(Before-and-after object lists)
------------------------------------------------------------------------
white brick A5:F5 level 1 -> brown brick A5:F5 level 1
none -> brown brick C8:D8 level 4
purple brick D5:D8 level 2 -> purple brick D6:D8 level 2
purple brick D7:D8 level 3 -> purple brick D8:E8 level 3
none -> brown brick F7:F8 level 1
------------------------------------------------------------------------
__TASK DESCRIPTION__.
Your task is to retype all of the lines above exactly.

__RESPONSE TO THE TASK__.
white brick A5:F5 level 1 -> brown brick A5:F5 level 1
none -> brown brick C8:D8 level 4
purple brick D5:D8 level 2 -> purple brick D6:D8 level 2
purple brick D7:D8 level 3 -> purple brick D8:E8 level 3
none -> brown brick F7:F8 level 1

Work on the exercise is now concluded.